Image change detection data:
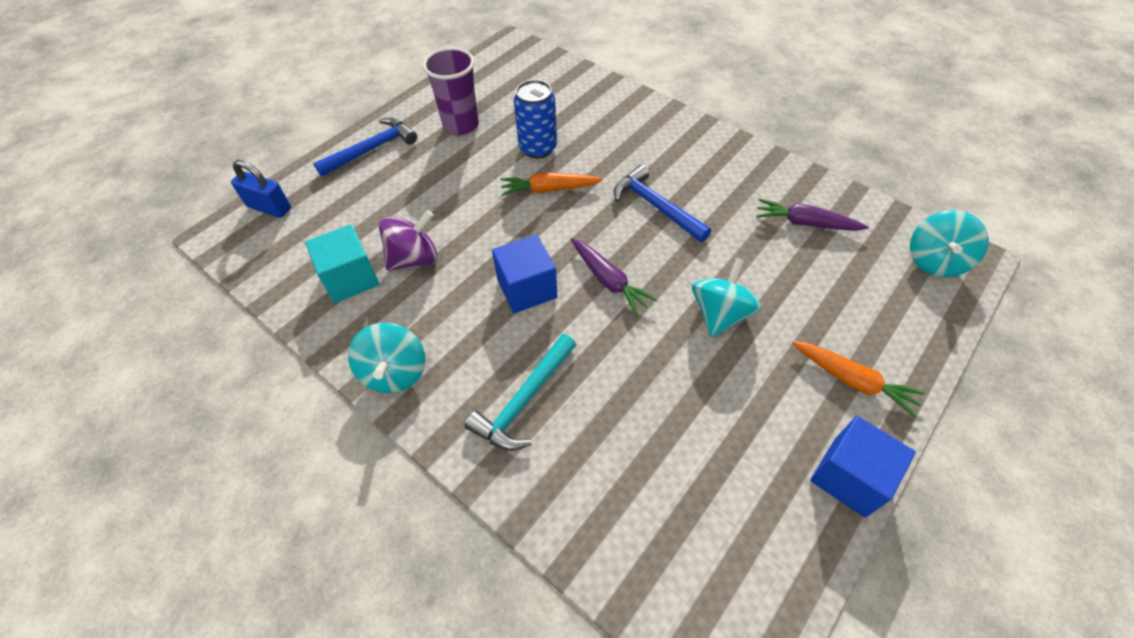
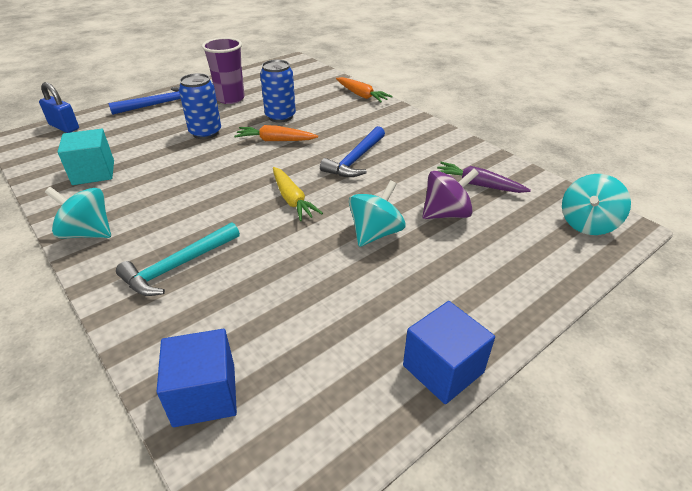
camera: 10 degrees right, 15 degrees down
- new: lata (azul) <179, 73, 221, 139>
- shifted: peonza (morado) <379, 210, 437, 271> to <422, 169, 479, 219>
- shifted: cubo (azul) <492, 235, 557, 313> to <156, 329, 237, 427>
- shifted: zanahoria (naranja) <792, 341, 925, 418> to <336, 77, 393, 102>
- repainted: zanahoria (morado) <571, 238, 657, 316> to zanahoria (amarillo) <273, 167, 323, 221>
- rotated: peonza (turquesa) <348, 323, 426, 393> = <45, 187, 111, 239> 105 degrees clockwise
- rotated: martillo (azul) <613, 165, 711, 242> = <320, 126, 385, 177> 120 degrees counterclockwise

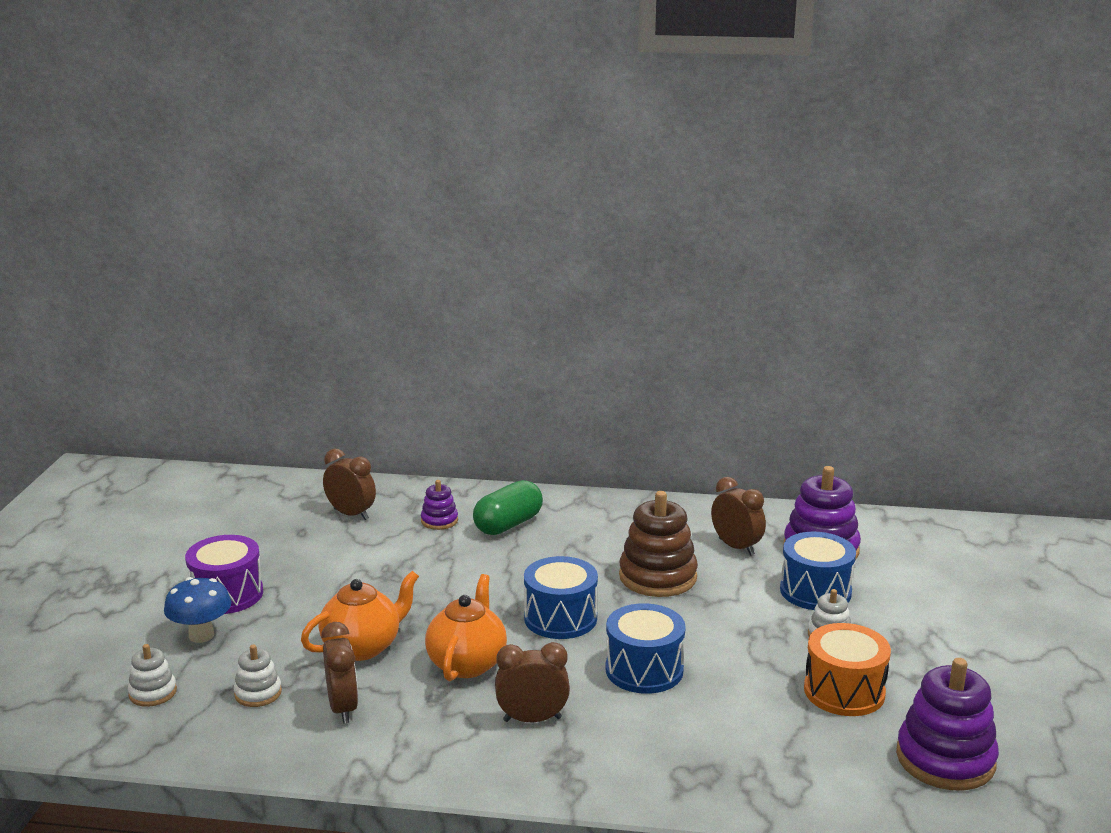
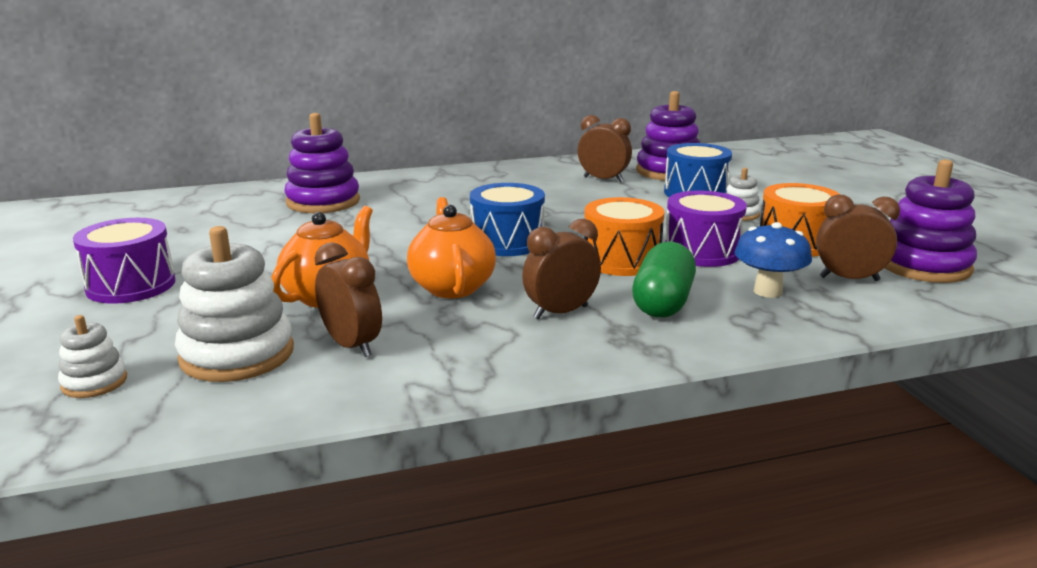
camera: 25 degrees left, 0 degrees up
- gone: juguete apilable (marrón) <619, 491, 698, 597>
- new: tambor (morado) <665, 191, 747, 267>
- shifted: seta (azul) <164, 577, 231, 643> to <734, 222, 812, 298>
- shifted: despertador (marrón) <323, 449, 376, 520> to <816, 195, 900, 281>
- shifted: cápsula (verde) <473, 480, 543, 535> to <632, 242, 696, 318>
- repainted: tambor (azul) <606, 603, 686, 694> to tambor (naranja) <584, 197, 665, 276>
- scaled: juguete apilable (blanco) <234, 644, 282, 707> = <175, 226, 294, 382> x1.94
- scaled: juguete apilable (morado) <421, 480, 458, 530> = <284, 113, 360, 213> x1.94

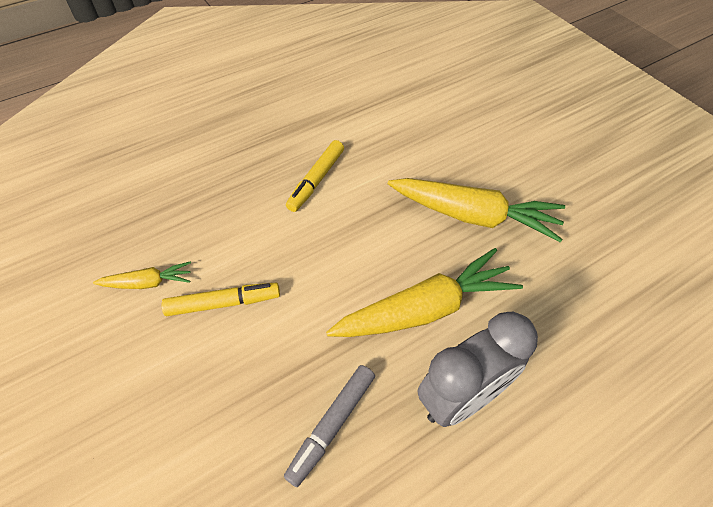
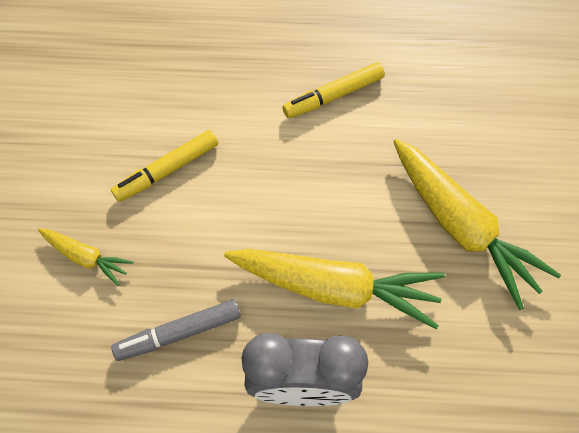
camera: 35 degrees right, 10 degrees up
- shifted: zanahoria (amarillo) <93, 261, 191, 289> to <38, 228, 133, 286>
- rotated: rotulador (amarillo) <161, 283, 280, 316> = <111, 130, 218, 202> 120 degrees clockwise

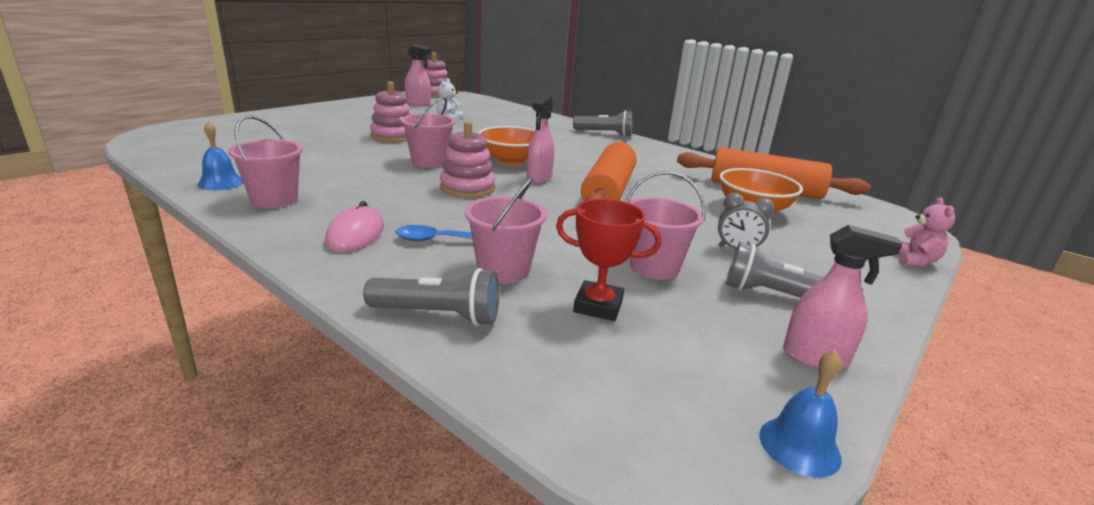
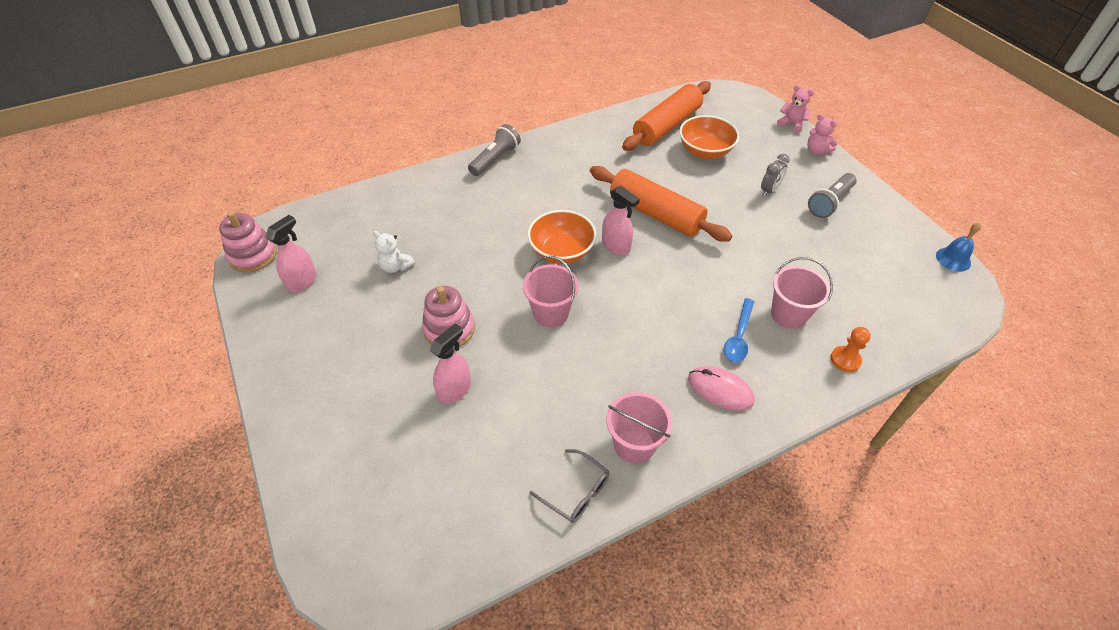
camera: 65 degrees left, 25 degrees up
- gone: juguete apilable (rosa) <440, 121, 495, 198>
- gone: trofeo (rojo) <556, 199, 662, 321>
- gone: balde (rosa) <626, 171, 706, 280>
- new: osito (rosa) <807, 114, 838, 155>
- shifted: pulverizador (rosa) <783, 225, 902, 369> to <430, 323, 471, 404>
- swapped: campana (azul) <197, 121, 243, 190> to gafas (gris) <529, 449, 610, 523>
- swapped: lámpara de mano (gris) <363, 268, 499, 326> to peón (naranja) <831, 327, 871, 372>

Assignment: Copy each line from the entries above that has the word "peonza" in it.

Answer to this problem:
- shifted: peonza (morado) <379, 210, 437, 271> to <422, 169, 479, 219>
- rotated: peonza (turquesa) <348, 323, 426, 393> = <45, 187, 111, 239> 105 degrees clockwise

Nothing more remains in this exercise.